-- Records for processing --
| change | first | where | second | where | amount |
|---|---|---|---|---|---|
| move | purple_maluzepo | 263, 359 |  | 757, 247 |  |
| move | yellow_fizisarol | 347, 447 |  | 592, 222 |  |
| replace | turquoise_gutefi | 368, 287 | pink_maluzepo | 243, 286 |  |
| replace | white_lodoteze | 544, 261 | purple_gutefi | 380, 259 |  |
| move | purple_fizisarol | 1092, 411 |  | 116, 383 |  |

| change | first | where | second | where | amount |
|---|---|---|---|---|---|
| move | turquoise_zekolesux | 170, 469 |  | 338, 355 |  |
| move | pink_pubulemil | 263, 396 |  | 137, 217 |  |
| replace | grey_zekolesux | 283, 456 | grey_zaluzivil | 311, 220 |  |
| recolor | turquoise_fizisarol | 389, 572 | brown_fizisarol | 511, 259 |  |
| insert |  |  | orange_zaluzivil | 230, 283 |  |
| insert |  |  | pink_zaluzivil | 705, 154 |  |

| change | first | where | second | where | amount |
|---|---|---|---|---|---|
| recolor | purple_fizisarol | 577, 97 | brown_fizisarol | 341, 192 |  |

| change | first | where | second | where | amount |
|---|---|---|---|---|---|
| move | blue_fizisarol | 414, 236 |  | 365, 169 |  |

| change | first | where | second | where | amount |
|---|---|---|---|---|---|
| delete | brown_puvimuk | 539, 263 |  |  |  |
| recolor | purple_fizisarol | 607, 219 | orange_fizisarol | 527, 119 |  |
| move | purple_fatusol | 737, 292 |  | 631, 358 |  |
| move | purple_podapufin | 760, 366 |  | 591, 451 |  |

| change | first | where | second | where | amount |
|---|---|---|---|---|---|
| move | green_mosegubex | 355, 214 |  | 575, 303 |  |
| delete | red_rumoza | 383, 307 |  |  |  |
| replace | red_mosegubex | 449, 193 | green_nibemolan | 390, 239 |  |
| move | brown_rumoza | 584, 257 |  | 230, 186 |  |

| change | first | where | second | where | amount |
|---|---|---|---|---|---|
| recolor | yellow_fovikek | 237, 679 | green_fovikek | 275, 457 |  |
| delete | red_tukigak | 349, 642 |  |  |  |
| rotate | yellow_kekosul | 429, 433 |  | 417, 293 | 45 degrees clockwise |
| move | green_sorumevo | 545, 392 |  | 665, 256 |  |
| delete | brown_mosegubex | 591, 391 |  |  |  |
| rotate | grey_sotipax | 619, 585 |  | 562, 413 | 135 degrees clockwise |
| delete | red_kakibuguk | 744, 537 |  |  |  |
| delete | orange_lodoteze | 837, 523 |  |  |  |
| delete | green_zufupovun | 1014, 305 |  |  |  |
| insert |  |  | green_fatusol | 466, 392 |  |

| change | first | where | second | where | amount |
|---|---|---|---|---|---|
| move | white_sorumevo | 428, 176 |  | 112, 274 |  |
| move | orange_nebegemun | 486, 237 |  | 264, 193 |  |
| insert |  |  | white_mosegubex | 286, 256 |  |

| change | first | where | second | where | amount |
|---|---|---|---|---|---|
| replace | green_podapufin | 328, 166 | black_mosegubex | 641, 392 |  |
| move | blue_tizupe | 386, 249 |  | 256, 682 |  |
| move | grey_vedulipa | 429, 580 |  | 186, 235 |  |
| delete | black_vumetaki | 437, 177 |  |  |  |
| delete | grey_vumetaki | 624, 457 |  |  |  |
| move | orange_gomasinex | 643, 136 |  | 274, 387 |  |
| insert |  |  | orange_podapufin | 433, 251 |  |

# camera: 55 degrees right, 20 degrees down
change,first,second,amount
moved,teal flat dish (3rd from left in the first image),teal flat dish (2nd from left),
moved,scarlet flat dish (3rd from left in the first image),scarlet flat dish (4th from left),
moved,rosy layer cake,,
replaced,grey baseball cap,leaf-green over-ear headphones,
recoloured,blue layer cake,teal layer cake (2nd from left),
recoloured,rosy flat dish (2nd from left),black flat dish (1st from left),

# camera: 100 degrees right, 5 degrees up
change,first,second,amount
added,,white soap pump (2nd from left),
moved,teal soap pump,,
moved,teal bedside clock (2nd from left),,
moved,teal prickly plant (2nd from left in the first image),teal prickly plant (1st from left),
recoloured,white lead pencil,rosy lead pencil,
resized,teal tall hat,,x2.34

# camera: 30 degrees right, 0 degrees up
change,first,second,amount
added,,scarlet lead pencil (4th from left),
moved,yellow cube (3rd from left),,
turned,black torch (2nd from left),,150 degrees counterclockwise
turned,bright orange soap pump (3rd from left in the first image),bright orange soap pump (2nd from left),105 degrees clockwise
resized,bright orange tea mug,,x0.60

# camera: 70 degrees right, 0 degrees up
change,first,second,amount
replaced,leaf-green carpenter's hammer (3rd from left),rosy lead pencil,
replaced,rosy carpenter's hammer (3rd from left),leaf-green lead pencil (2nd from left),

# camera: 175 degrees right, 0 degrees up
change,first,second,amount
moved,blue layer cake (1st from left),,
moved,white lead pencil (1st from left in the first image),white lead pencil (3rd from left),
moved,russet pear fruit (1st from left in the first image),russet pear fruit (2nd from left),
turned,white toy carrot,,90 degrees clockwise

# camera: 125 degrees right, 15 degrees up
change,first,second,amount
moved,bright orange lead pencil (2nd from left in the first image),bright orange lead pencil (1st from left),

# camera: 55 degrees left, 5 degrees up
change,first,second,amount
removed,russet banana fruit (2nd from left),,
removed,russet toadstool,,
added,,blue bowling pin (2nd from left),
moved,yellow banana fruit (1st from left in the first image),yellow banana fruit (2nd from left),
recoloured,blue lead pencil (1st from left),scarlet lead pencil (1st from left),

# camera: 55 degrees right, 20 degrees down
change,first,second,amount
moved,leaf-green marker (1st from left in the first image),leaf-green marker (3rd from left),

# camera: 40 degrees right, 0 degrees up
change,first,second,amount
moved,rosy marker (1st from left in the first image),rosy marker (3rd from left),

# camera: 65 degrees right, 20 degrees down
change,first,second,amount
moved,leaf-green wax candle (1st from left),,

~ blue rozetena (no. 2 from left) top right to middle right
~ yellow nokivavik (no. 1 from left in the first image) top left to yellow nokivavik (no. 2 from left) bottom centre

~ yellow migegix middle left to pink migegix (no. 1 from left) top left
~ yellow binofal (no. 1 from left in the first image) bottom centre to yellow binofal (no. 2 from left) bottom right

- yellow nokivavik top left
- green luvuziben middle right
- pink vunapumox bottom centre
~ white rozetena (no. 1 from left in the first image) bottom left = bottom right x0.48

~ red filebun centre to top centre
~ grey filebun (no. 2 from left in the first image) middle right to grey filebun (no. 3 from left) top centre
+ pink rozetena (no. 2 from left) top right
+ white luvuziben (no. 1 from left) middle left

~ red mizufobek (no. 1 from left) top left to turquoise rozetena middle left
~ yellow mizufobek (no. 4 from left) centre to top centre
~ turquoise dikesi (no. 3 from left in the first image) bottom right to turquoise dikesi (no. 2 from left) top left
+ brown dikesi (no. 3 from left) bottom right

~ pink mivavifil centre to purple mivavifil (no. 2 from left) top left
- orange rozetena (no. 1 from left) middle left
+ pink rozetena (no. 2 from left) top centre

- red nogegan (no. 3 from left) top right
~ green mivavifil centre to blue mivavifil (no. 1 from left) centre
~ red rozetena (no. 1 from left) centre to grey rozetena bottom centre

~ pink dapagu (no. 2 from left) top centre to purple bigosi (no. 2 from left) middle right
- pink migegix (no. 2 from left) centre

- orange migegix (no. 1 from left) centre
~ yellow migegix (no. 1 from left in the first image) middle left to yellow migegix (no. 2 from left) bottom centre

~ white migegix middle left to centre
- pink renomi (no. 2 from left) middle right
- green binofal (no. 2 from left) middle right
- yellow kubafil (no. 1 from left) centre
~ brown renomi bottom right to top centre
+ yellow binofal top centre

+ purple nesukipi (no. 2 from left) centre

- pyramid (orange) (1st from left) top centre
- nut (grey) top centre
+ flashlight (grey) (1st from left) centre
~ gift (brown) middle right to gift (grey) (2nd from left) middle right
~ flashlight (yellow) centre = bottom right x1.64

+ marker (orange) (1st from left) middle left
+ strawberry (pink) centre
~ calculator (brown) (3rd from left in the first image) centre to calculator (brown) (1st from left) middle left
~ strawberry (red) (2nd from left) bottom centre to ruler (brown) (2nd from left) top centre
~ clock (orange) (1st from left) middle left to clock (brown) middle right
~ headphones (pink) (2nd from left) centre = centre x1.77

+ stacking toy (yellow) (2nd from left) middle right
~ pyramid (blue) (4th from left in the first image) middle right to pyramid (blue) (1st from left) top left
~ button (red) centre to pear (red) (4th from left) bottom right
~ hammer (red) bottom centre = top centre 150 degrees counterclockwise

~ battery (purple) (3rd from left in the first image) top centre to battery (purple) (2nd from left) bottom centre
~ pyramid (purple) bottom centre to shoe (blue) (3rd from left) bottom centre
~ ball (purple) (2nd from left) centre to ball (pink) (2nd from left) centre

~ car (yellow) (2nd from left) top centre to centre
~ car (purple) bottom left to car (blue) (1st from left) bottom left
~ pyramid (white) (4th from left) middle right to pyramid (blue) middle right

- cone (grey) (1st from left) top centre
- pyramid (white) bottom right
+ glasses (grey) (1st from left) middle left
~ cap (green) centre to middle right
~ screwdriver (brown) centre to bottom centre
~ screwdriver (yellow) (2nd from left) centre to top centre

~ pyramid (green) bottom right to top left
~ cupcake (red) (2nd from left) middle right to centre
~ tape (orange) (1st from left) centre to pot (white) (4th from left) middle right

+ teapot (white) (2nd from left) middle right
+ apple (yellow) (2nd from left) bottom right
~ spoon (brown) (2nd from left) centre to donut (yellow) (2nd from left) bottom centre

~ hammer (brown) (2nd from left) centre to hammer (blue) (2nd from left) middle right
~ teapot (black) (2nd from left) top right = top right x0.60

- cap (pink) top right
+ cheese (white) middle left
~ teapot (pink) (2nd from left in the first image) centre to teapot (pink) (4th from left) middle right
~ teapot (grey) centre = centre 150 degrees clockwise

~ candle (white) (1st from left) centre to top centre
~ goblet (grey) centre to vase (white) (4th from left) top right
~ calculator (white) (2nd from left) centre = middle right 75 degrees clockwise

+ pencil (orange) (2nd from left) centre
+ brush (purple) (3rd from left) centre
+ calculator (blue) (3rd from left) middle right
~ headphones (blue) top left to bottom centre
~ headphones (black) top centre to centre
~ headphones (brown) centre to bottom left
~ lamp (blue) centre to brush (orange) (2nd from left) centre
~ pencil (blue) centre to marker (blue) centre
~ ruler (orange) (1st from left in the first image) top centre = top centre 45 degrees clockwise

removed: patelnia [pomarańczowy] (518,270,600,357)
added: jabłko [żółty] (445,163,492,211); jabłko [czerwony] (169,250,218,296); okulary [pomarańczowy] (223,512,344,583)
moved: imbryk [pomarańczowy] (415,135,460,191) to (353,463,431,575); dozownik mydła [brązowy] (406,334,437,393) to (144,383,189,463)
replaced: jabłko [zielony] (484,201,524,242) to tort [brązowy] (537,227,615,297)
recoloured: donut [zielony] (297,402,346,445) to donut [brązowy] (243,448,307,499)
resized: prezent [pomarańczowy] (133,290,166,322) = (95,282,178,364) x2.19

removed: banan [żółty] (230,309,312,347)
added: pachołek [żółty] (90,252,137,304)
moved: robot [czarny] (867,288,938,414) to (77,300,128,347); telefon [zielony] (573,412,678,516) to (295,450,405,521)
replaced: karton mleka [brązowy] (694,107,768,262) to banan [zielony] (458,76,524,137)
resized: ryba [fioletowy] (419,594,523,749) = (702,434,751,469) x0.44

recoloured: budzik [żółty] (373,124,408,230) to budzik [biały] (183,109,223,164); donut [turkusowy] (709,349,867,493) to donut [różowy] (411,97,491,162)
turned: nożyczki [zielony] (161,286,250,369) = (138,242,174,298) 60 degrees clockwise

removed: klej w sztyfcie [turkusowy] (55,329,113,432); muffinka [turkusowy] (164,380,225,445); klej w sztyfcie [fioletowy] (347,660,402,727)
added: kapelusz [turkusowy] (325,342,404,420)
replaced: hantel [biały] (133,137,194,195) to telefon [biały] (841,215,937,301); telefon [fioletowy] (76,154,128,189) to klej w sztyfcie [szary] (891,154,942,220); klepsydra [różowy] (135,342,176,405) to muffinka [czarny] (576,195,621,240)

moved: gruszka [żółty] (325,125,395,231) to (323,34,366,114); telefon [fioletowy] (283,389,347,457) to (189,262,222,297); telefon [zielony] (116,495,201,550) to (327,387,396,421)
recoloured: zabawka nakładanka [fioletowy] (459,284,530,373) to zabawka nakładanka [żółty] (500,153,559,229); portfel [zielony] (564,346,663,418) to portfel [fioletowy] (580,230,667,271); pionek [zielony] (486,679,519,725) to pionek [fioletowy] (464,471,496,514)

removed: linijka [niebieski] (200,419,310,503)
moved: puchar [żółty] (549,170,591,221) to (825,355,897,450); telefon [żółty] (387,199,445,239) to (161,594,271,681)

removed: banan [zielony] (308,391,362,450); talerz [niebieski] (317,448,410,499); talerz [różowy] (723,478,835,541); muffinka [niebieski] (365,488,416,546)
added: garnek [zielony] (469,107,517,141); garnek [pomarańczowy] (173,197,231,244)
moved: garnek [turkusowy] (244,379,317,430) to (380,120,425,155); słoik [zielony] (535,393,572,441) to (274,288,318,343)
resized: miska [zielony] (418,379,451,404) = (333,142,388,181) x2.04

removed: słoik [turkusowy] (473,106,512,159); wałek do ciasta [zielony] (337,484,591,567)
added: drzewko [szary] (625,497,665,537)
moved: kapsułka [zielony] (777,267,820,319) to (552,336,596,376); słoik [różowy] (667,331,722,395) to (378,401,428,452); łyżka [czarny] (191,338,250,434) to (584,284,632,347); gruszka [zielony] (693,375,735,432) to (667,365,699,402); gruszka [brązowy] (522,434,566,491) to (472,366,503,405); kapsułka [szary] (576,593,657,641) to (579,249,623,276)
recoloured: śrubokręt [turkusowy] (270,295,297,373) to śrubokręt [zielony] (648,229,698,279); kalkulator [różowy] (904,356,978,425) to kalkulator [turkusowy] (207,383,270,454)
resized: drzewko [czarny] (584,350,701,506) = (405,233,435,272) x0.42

-- Requirement --
If a line comes after the one containing "replace | white_lodoteze", leave it out; set down every line of the data before it, and that line itself, exactly.

-- Response area --
| change | first | where | second | where | amount |
|---|---|---|---|---|---|
| move | purple_maluzepo | 263, 359 |  | 757, 247 |  |
| move | yellow_fizisarol | 347, 447 |  | 592, 222 |  |
| replace | turquoise_gutefi | 368, 287 | pink_maluzepo | 243, 286 |  |
| replace | white_lodoteze | 544, 261 | purple_gutefi | 380, 259 |  |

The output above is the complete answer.